Everything below from the line with "orange scissors: 3 -> 4" to the last line, both included, is to be written out exactly, with nothing added.

» **Recorded data**:
═══

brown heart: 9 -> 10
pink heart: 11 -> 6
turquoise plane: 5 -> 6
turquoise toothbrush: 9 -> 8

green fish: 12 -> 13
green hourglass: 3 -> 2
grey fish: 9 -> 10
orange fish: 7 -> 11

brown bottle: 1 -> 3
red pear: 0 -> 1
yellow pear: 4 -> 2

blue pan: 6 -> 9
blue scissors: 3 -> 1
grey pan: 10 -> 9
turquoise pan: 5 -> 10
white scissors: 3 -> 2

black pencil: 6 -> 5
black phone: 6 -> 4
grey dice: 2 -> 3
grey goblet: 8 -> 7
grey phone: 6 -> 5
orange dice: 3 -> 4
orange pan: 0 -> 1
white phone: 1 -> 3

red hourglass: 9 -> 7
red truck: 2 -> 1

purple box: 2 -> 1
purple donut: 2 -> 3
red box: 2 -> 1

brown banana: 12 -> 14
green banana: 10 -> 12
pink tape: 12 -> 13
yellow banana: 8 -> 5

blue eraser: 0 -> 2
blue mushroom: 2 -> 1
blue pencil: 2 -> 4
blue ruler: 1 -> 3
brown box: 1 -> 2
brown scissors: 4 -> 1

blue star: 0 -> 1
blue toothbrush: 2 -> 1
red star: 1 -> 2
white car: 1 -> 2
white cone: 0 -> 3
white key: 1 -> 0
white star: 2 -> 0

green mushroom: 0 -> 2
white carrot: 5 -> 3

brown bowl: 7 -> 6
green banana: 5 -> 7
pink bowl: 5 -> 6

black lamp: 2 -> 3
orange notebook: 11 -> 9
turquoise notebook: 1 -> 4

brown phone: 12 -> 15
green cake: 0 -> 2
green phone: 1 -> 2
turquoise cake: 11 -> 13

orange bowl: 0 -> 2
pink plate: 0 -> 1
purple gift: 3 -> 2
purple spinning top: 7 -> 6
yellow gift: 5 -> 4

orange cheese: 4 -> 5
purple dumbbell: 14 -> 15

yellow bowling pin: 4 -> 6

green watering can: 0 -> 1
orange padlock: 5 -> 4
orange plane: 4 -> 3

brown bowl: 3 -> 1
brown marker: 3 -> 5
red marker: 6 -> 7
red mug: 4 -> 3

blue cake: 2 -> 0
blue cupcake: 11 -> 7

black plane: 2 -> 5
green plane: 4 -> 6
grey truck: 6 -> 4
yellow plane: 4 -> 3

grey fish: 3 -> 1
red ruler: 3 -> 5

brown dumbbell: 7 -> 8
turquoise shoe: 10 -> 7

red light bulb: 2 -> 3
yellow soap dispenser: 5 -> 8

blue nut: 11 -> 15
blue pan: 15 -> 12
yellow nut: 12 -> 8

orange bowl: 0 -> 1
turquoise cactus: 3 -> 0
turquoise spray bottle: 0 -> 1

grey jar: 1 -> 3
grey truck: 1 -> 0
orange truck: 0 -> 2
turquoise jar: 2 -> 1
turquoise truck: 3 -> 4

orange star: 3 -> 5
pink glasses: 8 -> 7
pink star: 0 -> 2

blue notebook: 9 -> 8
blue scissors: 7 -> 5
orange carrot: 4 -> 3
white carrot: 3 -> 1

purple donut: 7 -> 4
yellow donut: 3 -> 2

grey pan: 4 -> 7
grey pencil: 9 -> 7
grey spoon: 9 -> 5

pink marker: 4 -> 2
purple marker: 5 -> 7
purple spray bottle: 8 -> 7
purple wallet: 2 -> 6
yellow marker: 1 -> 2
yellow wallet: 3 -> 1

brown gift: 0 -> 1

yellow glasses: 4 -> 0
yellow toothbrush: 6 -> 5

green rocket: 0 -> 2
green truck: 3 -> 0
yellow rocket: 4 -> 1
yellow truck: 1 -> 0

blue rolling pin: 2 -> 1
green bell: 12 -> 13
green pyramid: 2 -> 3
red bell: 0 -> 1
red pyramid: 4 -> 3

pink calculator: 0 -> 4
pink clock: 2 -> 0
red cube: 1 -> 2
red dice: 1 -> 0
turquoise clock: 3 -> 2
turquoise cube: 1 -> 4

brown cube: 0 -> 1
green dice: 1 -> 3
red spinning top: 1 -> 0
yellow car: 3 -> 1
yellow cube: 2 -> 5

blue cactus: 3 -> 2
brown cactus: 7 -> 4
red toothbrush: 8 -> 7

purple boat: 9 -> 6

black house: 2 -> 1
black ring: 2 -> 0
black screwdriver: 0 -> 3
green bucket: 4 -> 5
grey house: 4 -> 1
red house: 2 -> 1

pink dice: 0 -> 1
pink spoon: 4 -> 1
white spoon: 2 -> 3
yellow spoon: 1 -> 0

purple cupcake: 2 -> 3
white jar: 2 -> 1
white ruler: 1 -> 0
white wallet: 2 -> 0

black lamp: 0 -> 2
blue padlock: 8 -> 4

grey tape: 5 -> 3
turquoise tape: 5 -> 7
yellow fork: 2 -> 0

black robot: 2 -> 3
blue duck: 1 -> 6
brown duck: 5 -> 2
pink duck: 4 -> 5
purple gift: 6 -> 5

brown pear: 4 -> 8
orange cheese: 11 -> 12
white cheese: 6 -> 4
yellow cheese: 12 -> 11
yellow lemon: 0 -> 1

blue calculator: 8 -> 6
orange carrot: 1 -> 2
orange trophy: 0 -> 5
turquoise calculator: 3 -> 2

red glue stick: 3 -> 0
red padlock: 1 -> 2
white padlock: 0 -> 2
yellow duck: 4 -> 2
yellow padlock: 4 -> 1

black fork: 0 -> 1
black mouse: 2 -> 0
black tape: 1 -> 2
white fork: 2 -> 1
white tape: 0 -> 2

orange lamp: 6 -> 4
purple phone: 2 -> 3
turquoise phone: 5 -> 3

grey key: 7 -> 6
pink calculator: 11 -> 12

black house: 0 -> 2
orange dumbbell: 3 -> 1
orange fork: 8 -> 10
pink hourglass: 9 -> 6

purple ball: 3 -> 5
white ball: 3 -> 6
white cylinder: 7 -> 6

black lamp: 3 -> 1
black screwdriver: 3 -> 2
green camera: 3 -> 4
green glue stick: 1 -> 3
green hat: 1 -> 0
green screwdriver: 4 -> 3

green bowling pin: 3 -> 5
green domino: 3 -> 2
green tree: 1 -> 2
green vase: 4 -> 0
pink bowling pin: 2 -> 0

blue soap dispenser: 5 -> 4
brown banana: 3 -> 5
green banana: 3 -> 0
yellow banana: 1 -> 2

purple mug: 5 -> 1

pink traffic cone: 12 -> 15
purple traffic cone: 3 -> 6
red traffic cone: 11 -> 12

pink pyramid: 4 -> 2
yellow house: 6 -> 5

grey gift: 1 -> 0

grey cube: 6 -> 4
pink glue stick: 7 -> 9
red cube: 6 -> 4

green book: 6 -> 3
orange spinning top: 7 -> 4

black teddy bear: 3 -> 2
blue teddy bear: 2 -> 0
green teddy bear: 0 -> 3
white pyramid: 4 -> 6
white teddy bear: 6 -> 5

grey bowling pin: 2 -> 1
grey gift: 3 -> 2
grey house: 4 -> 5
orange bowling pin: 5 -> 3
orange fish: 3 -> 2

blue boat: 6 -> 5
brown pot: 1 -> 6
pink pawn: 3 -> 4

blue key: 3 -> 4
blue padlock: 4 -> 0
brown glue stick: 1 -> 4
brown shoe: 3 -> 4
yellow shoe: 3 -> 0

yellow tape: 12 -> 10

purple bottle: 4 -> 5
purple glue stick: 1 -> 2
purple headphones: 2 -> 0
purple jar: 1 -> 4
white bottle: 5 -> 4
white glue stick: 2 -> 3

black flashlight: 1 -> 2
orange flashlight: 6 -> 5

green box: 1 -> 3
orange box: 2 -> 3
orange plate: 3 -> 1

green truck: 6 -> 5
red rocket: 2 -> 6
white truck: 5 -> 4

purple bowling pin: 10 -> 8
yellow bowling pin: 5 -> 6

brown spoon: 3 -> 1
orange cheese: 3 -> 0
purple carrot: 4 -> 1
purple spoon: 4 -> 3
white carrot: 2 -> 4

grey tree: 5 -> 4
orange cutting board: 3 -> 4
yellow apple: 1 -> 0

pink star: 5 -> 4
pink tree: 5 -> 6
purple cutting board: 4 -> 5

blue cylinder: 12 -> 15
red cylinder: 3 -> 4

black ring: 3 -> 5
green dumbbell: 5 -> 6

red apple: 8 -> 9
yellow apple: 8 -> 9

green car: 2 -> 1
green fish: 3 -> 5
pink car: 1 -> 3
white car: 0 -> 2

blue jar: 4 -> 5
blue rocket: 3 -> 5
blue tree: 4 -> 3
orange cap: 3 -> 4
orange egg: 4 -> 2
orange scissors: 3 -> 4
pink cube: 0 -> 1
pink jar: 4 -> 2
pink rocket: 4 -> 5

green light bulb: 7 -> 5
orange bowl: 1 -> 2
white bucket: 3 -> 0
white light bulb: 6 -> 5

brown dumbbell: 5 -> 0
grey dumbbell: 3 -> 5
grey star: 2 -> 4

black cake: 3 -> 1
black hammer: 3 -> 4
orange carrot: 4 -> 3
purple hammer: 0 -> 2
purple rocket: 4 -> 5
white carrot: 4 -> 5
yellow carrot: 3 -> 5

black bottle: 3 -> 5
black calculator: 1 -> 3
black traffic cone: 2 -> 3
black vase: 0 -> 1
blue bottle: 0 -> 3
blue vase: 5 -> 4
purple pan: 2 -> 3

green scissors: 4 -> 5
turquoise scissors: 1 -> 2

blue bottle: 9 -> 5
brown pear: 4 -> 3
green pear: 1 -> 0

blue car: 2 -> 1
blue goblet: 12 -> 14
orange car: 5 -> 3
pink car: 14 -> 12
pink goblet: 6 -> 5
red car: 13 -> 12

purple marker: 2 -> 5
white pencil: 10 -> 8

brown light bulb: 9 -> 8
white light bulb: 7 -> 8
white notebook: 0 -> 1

═══

» **Answer below**:
orange scissors: 3 -> 4
pink cube: 0 -> 1
pink jar: 4 -> 2
pink rocket: 4 -> 5

green light bulb: 7 -> 5
orange bowl: 1 -> 2
white bucket: 3 -> 0
white light bulb: 6 -> 5

brown dumbbell: 5 -> 0
grey dumbbell: 3 -> 5
grey star: 2 -> 4

black cake: 3 -> 1
black hammer: 3 -> 4
orange carrot: 4 -> 3
purple hammer: 0 -> 2
purple rocket: 4 -> 5
white carrot: 4 -> 5
yellow carrot: 3 -> 5

black bottle: 3 -> 5
black calculator: 1 -> 3
black traffic cone: 2 -> 3
black vase: 0 -> 1
blue bottle: 0 -> 3
blue vase: 5 -> 4
purple pan: 2 -> 3

green scissors: 4 -> 5
turquoise scissors: 1 -> 2

blue bottle: 9 -> 5
brown pear: 4 -> 3
green pear: 1 -> 0

blue car: 2 -> 1
blue goblet: 12 -> 14
orange car: 5 -> 3
pink car: 14 -> 12
pink goblet: 6 -> 5
red car: 13 -> 12

purple marker: 2 -> 5
white pencil: 10 -> 8

brown light bulb: 9 -> 8
white light bulb: 7 -> 8
white notebook: 0 -> 1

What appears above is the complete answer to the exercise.